* **What is required**
In the records below, locate the line containing "yellow hourglass [573,225,602,259]"; output that line and every following line through the last, exactly.

----- Provided data

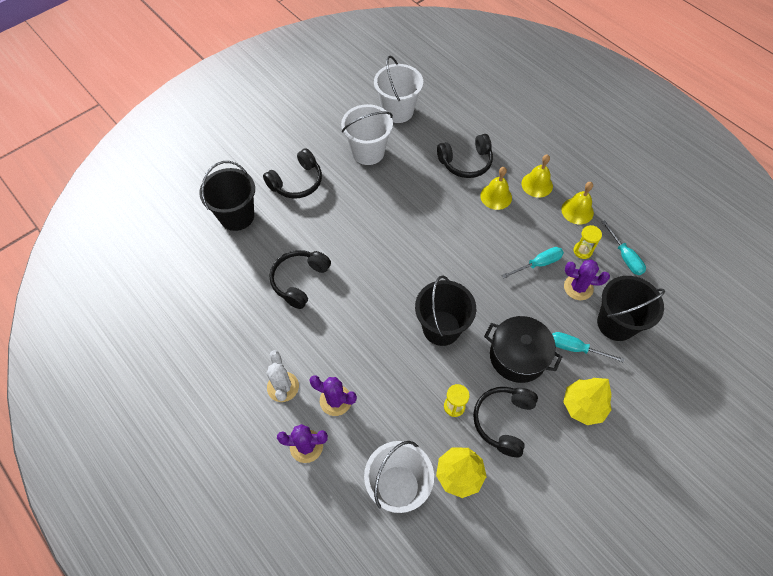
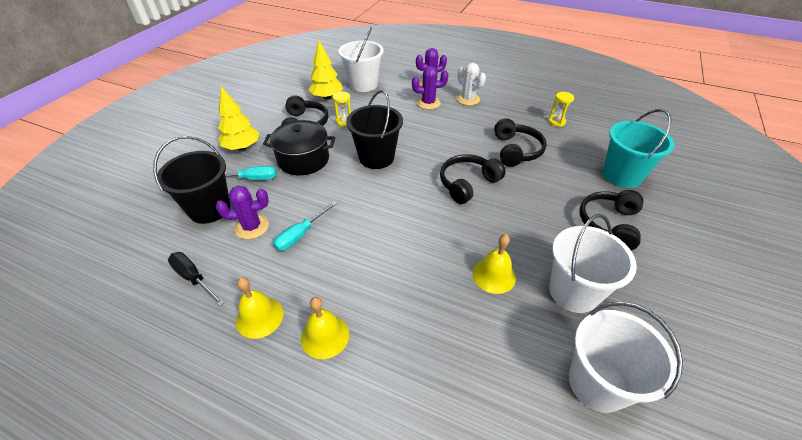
camera: 155 degrees right, 15 degrees down
black bucket [199,161,255,231] -> turquoise bucket [603,109,674,188]
black headphones [437,134,493,178] -> black headphones moved to [440,154,506,204]
yellow bell [480,167,512,210] -> yellow bell moved to [473,234,516,294]
yellow hourglass [573,225,602,259] -> yellow hourglass moved to [548,92,574,127]
turquoise screwdriver [602,220,646,275] -> black screwdriver [168,252,224,306]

----------

* **Task response**
yellow hourglass [573,225,602,259] -> yellow hourglass moved to [548,92,574,127]
turquoise screwdriver [602,220,646,275] -> black screwdriver [168,252,224,306]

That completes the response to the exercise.